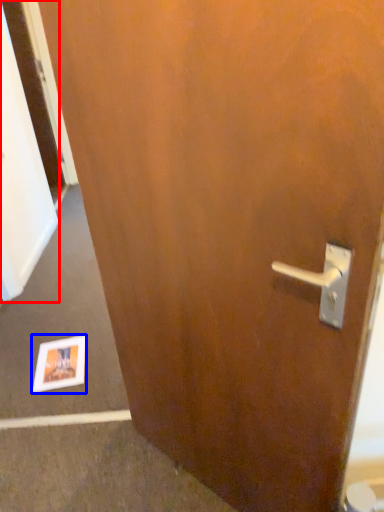
Question: Which object appears closest to the camera in this image, screen door (highlighted by a red box) or postcard (highlighted by a blue box)?

Choices:
 (A) screen door
 (B) postcard

Answer: (B)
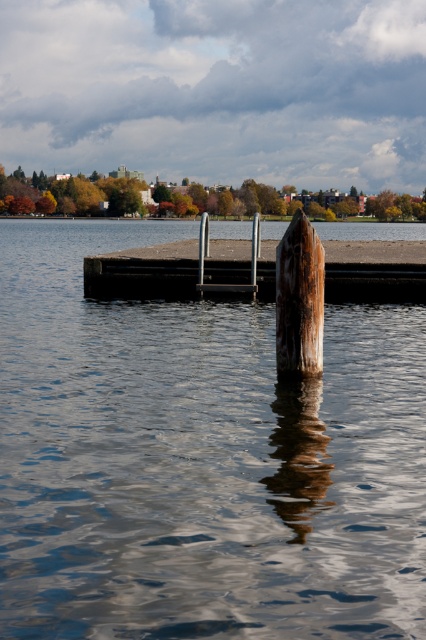
Question: Considering the real-world distances, which object is closest to the rusty wood post at center?

Choices:
 (A) wooden dock at center
 (B) smooth dark water at center

Answer: (B)

Question: Does smooth dark water at center appear over wooden dock at center?

Choices:
 (A) yes
 (B) no

Answer: (B)

Question: Does smooth dark water at center appear on the left side of rusty wood post at center?

Choices:
 (A) no
 (B) yes

Answer: (B)

Question: Is smooth dark water at center positioned in front of wooden dock at center?

Choices:
 (A) no
 (B) yes

Answer: (B)

Question: Which object is farther from the camera taking this photo?

Choices:
 (A) rusty wood post at center
 (B) smooth dark water at center
 (C) wooden dock at center

Answer: (C)

Question: Which point is farther to the camera?

Choices:
 (A) rusty wood post at center
 (B) smooth dark water at center

Answer: (A)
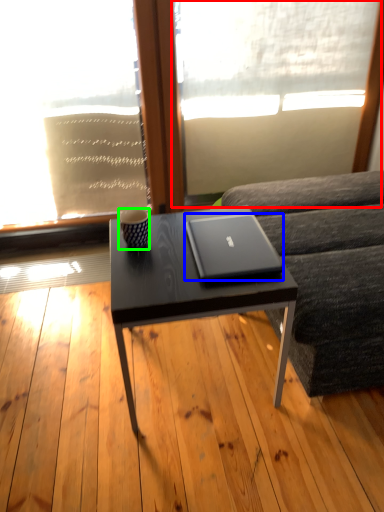
Question: Considering the real-world distances, which object is farthest from window screen (highlighted by a red box)? laptop (highlighted by a blue box) or coffee cup (highlighted by a green box)?

Choices:
 (A) laptop
 (B) coffee cup

Answer: (B)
# # # # #
• [Task details]
Collect every line from the items above that contains the string "farther". Case counts.

• [Response to the exercise]
Question: Which object is farther from the camera taking this photo?
Question: Which point is farther to the camera?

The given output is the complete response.